*EXERCISE REQUIREMENTS*. In the records that follow, find the line with "C3: none -> 220nF (GND, VCC)"; from there, retype every line exactly through the line with "M1: motor 3V", which also belongs to the answer.

*RECORD EXTRACTS*.

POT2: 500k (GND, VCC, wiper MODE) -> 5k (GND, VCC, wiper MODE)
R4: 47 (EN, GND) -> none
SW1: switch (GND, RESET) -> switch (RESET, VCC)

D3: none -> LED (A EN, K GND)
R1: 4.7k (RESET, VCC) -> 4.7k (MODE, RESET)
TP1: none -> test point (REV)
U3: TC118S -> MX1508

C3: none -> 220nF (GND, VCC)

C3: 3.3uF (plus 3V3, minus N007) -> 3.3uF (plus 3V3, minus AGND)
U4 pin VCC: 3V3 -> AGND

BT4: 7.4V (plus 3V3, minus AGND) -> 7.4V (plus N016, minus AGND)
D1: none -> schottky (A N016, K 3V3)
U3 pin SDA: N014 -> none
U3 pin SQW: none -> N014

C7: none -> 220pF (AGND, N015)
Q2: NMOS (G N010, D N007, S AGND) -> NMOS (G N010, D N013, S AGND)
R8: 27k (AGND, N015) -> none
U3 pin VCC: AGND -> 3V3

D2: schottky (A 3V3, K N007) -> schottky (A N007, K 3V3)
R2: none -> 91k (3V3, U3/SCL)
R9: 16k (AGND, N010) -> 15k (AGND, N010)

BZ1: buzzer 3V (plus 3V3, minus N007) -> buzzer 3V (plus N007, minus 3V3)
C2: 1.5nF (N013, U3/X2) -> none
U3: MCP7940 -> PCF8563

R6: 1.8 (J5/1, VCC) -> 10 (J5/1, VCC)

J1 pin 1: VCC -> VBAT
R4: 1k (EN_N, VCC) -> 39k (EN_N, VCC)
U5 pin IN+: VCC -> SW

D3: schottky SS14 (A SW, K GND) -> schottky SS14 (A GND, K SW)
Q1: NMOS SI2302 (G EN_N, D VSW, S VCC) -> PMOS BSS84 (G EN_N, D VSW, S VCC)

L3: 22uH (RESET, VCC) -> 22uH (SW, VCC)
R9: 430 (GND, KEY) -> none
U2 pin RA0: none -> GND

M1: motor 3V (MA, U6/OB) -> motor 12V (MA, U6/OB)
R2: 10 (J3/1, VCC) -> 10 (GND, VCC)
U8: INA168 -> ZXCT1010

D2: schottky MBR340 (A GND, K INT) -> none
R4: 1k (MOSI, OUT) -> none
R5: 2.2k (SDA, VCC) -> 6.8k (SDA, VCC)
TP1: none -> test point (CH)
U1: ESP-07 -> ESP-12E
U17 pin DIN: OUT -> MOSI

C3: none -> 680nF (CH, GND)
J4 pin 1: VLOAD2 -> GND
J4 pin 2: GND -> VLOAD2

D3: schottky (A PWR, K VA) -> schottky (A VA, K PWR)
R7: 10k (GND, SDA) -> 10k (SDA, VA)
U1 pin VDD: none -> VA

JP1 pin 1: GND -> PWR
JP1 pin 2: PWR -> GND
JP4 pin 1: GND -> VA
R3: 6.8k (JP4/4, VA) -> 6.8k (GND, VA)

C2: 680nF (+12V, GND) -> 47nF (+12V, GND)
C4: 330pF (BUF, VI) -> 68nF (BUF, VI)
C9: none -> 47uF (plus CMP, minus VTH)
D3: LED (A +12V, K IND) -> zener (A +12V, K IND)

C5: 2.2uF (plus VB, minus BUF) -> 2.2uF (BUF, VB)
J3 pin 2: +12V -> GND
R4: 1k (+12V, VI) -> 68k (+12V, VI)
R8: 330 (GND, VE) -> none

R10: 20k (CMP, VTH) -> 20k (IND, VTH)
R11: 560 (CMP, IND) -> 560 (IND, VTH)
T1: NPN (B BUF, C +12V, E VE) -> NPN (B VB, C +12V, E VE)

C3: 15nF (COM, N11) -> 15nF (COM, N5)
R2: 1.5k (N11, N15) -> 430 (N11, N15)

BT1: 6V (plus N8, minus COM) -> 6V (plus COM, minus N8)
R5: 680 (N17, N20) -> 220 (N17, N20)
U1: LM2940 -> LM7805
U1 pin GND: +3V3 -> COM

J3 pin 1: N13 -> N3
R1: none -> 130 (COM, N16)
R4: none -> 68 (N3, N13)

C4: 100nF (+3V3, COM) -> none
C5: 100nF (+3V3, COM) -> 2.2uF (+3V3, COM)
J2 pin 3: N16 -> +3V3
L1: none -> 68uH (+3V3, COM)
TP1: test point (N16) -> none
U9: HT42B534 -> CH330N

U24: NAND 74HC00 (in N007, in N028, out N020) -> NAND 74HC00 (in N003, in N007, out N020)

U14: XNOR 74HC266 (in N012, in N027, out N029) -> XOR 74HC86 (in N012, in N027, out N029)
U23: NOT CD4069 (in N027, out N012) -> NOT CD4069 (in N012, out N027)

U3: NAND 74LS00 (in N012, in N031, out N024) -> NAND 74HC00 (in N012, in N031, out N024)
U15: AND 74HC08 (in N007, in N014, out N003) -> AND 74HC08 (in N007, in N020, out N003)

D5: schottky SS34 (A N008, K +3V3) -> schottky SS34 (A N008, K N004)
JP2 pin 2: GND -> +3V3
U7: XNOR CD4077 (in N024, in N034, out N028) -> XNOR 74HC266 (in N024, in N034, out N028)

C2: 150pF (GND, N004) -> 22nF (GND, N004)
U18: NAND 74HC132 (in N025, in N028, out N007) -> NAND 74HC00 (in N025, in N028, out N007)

*ANSWER*.
C3: none -> 220nF (GND, VCC)

C3: 3.3uF (plus 3V3, minus N007) -> 3.3uF (plus 3V3, minus AGND)
U4 pin VCC: 3V3 -> AGND

BT4: 7.4V (plus 3V3, minus AGND) -> 7.4V (plus N016, minus AGND)
D1: none -> schottky (A N016, K 3V3)
U3 pin SDA: N014 -> none
U3 pin SQW: none -> N014

C7: none -> 220pF (AGND, N015)
Q2: NMOS (G N010, D N007, S AGND) -> NMOS (G N010, D N013, S AGND)
R8: 27k (AGND, N015) -> none
U3 pin VCC: AGND -> 3V3

D2: schottky (A 3V3, K N007) -> schottky (A N007, K 3V3)
R2: none -> 91k (3V3, U3/SCL)
R9: 16k (AGND, N010) -> 15k (AGND, N010)

BZ1: buzzer 3V (plus 3V3, minus N007) -> buzzer 3V (plus N007, minus 3V3)
C2: 1.5nF (N013, U3/X2) -> none
U3: MCP7940 -> PCF8563

R6: 1.8 (J5/1, VCC) -> 10 (J5/1, VCC)

J1 pin 1: VCC -> VBAT
R4: 1k (EN_N, VCC) -> 39k (EN_N, VCC)
U5 pin IN+: VCC -> SW

D3: schottky SS14 (A SW, K GND) -> schottky SS14 (A GND, K SW)
Q1: NMOS SI2302 (G EN_N, D VSW, S VCC) -> PMOS BSS84 (G EN_N, D VSW, S VCC)

L3: 22uH (RESET, VCC) -> 22uH (SW, VCC)
R9: 430 (GND, KEY) -> none
U2 pin RA0: none -> GND

M1: motor 3V (MA, U6/OB) -> motor 12V (MA, U6/OB)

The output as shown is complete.